* [YOUR INSTRUCTIONS] Of the lines below, write out exactly those from the line with "(573, 101) = (470, 194): purple" through the line with "(666, 203) = (644, 230): blue", both included, and skip the rest.

[Spatial object tracking data]
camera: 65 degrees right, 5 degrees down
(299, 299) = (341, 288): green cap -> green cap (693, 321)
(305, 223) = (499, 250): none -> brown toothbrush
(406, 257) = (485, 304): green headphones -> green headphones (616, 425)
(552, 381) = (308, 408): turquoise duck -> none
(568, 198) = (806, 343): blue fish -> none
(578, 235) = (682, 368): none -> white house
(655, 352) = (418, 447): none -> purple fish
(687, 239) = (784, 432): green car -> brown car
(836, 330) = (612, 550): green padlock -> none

...

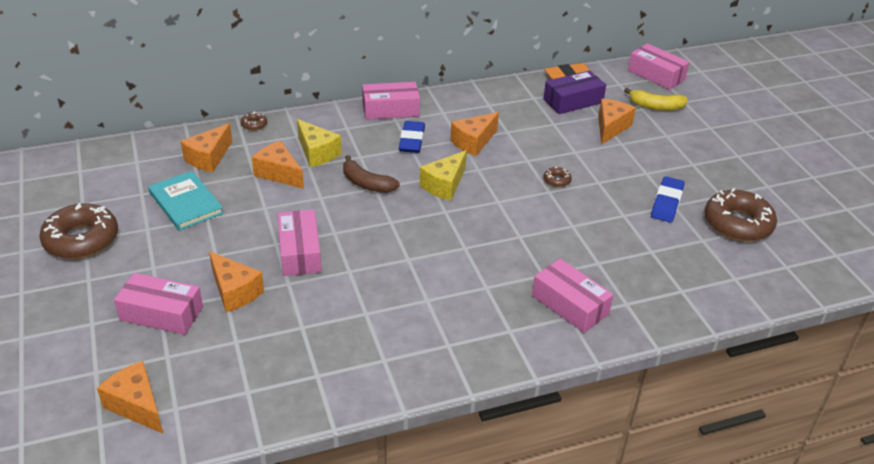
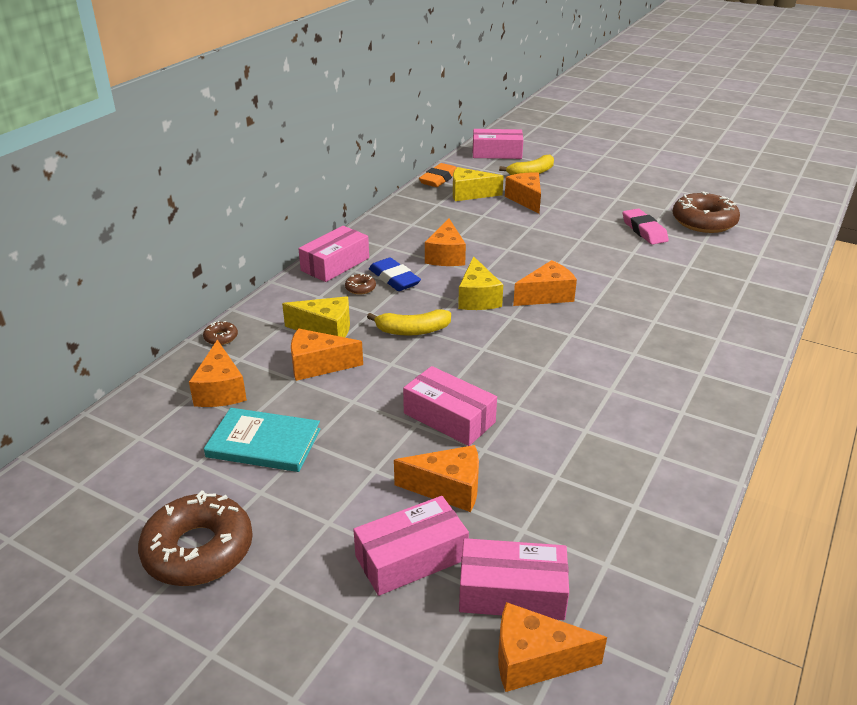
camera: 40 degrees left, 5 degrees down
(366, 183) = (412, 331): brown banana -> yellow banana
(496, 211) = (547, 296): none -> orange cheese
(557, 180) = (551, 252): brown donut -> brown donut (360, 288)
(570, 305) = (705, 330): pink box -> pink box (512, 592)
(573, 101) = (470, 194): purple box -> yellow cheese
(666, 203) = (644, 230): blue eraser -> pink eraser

* [RESPONSE TO THE EXERCISE]
(573, 101) = (470, 194): purple box -> yellow cheese
(666, 203) = (644, 230): blue eraser -> pink eraser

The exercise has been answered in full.